[RECORDS SUPPLIED Boundary: Start]

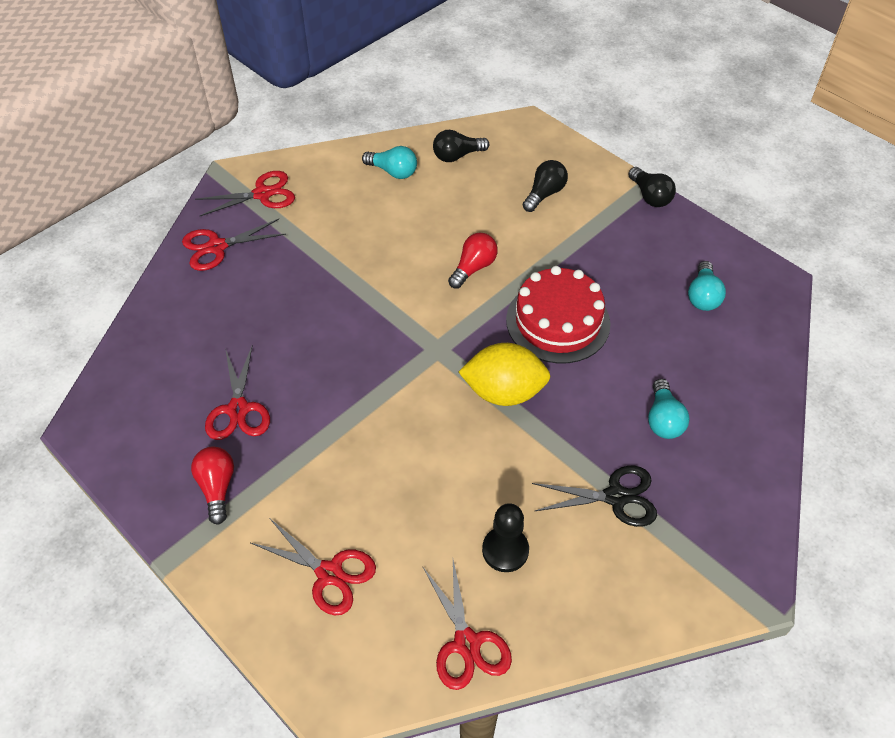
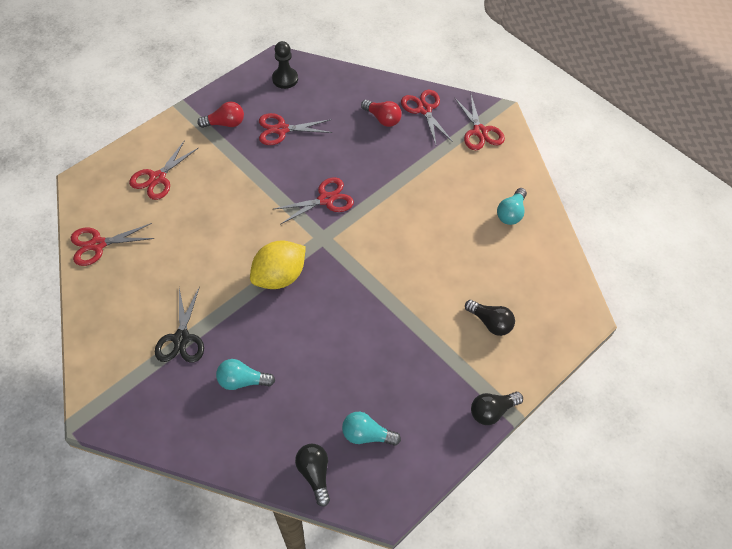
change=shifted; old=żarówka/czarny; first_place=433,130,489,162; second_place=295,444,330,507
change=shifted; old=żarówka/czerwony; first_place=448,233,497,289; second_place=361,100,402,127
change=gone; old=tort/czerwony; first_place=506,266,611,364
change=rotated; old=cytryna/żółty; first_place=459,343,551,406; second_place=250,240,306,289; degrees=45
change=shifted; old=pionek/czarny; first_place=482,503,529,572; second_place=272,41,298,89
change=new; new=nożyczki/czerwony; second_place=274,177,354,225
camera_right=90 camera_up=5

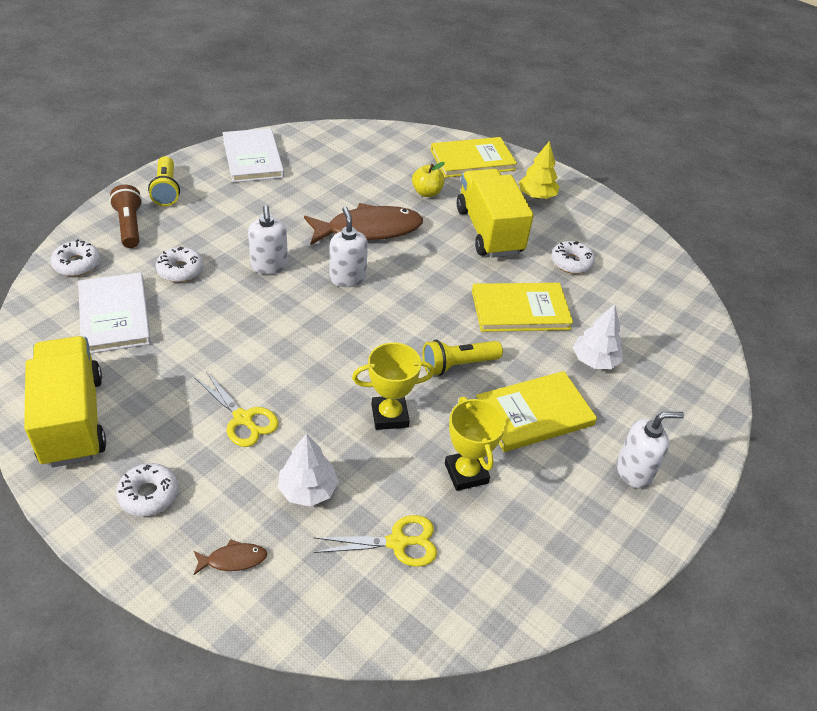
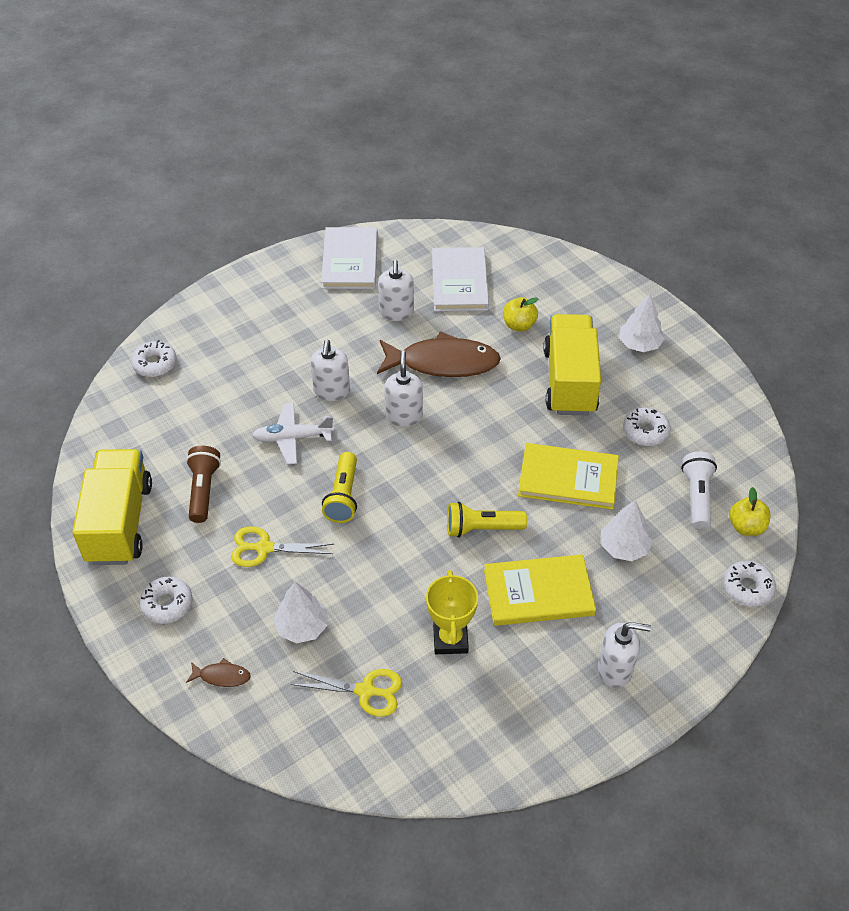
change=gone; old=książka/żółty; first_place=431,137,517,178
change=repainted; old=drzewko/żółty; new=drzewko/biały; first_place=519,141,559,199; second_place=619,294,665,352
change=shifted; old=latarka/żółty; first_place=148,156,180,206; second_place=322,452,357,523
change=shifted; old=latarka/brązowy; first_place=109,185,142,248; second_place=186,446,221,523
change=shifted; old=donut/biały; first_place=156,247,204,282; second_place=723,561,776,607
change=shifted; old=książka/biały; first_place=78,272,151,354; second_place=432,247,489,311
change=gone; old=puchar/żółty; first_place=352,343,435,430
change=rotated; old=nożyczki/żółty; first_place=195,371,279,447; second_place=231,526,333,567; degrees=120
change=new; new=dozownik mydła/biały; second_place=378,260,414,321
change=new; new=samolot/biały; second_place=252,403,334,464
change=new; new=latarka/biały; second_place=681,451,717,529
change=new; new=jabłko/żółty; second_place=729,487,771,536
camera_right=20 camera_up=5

[RECORDS SUPPLIED Boundary: End]

## HOW TO COMPLETE THIS TASK
Output the full listing above exactly, excluding all pictures.

## REPLY
change=shifted; old=żarówka/czarny; first_place=433,130,489,162; second_place=295,444,330,507
change=shifted; old=żarówka/czerwony; first_place=448,233,497,289; second_place=361,100,402,127
change=gone; old=tort/czerwony; first_place=506,266,611,364
change=rotated; old=cytryna/żółty; first_place=459,343,551,406; second_place=250,240,306,289; degrees=45
change=shifted; old=pionek/czarny; first_place=482,503,529,572; second_place=272,41,298,89
change=new; new=nożyczki/czerwony; second_place=274,177,354,225
camera_right=90 camera_up=5

change=gone; old=książka/żółty; first_place=431,137,517,178
change=repainted; old=drzewko/żółty; new=drzewko/biały; first_place=519,141,559,199; second_place=619,294,665,352
change=shifted; old=latarka/żółty; first_place=148,156,180,206; second_place=322,452,357,523
change=shifted; old=latarka/brązowy; first_place=109,185,142,248; second_place=186,446,221,523
change=shifted; old=donut/biały; first_place=156,247,204,282; second_place=723,561,776,607
change=shifted; old=książka/biały; first_place=78,272,151,354; second_place=432,247,489,311
change=gone; old=puchar/żółty; first_place=352,343,435,430
change=rotated; old=nożyczki/żółty; first_place=195,371,279,447; second_place=231,526,333,567; degrees=120
change=new; new=dozownik mydła/biały; second_place=378,260,414,321
change=new; new=samolot/biały; second_place=252,403,334,464
change=new; new=latarka/biały; second_place=681,451,717,529
change=new; new=jabłko/żółty; second_place=729,487,771,536
camera_right=20 camera_up=5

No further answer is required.